• _YOUR ASSIGNMENT_: Starting at the line that contains "(409, 152) = (637, 326): none -> pink eraser", copy every line through the end of the records below exactly as written, leaving out pictures.

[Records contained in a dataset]
# # # #

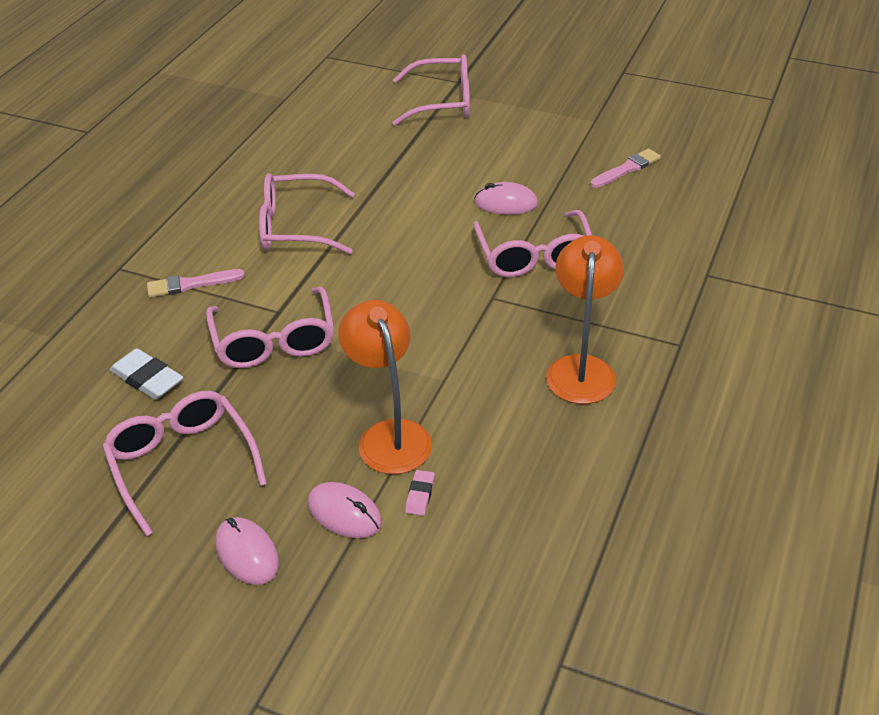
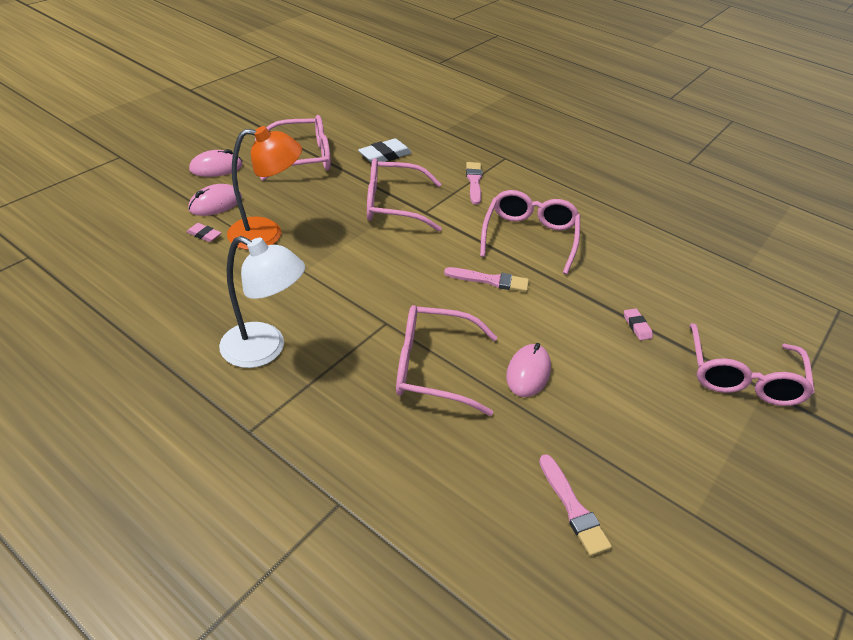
camera: 100 degrees right, 0 degrees up
(387, 242) = (490, 280): none -> pink brush
(409, 152) = (637, 326): none -> pink eraser
(581, 368) = (264, 350): orange lamp -> white lamp

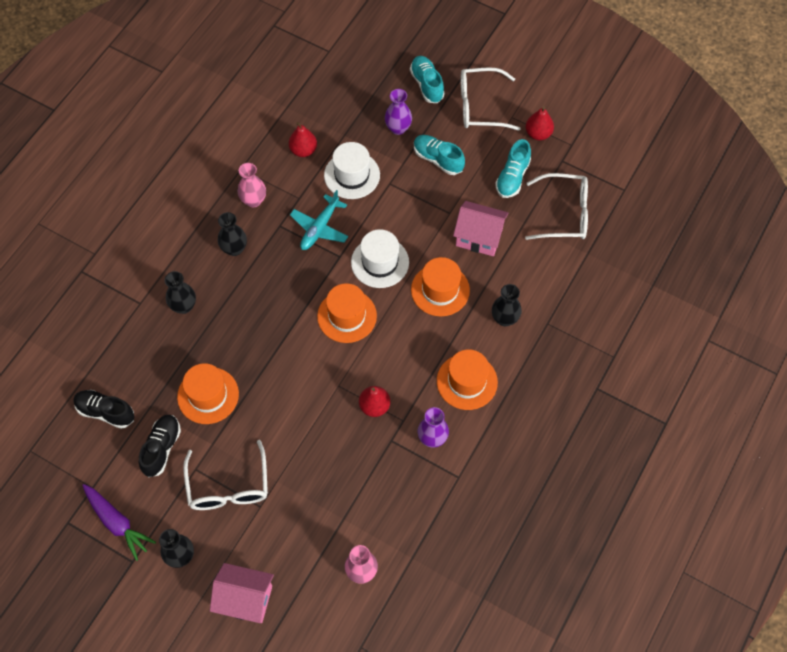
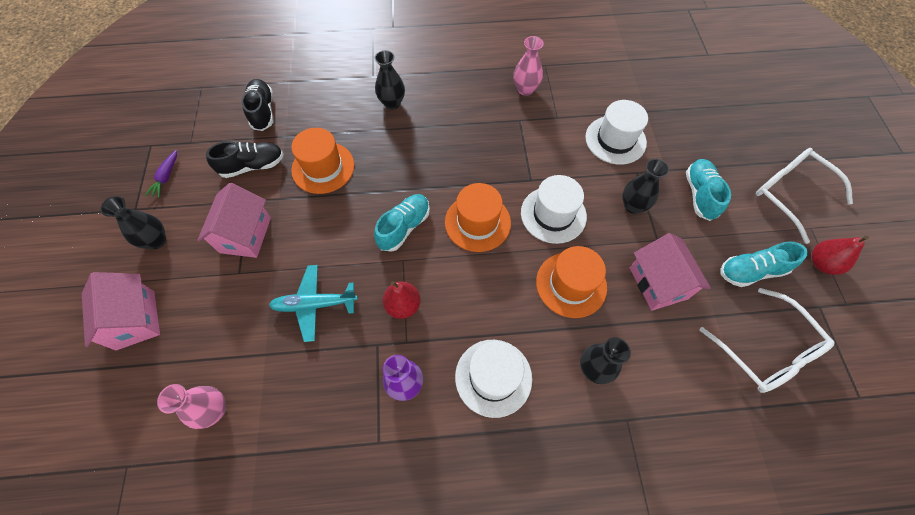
camera: 55 degrees right, 0 degrees up
(117, 523) = (166, 177): purple carrot -> purple carrot, size x0.59
(228, 485) = (245, 235): white glasses -> pink house
(234, 249) = (471, 104): black vase -> black vase (633, 206)
(303, 150) = (603, 93): red pear -> none
(320, 228) = (543, 148): turquoise plane -> turquoise plane (314, 304)
(398, 128) = (695, 144): purple vase -> none
(427, 85) = (760, 139): turquoise shoe -> turquoise shoe (404, 227)
(467, 381) = (493, 377): orange hat -> white hat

# # # #

• _FINISHED EXERCISE_:
(409, 152) = (637, 326): none -> pink eraser
(581, 368) = (264, 350): orange lamp -> white lamp

camera: 55 degrees right, 0 degrees up
(117, 523) = (166, 177): purple carrot -> purple carrot, size x0.59
(228, 485) = (245, 235): white glasses -> pink house
(234, 249) = (471, 104): black vase -> black vase (633, 206)
(303, 150) = (603, 93): red pear -> none
(320, 228) = (543, 148): turquoise plane -> turquoise plane (314, 304)
(398, 128) = (695, 144): purple vase -> none
(427, 85) = (760, 139): turquoise shoe -> turquoise shoe (404, 227)
(467, 381) = (493, 377): orange hat -> white hat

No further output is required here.